TASK DIRECTIONS ▸ Where the line containing "white bunotan (1st" appears in the records below, begin there and write out each line exactly until the last one, and nothing more.

___ MATERIAL PROVIDED ___

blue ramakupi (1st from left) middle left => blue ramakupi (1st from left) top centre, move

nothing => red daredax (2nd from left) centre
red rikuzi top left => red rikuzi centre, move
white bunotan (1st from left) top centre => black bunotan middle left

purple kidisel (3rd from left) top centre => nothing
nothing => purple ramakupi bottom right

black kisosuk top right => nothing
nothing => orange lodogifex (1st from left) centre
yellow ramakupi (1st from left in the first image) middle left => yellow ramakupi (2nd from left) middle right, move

___

SOLUTION FOR THIS TASK ▸
white bunotan (1st from left) top centre => black bunotan middle left

purple kidisel (3rd from left) top centre => nothing
nothing => purple ramakupi bottom right

black kisosuk top right => nothing
nothing => orange lodogifex (1st from left) centre
yellow ramakupi (1st from left in the first image) middle left => yellow ramakupi (2nd from left) middle right, move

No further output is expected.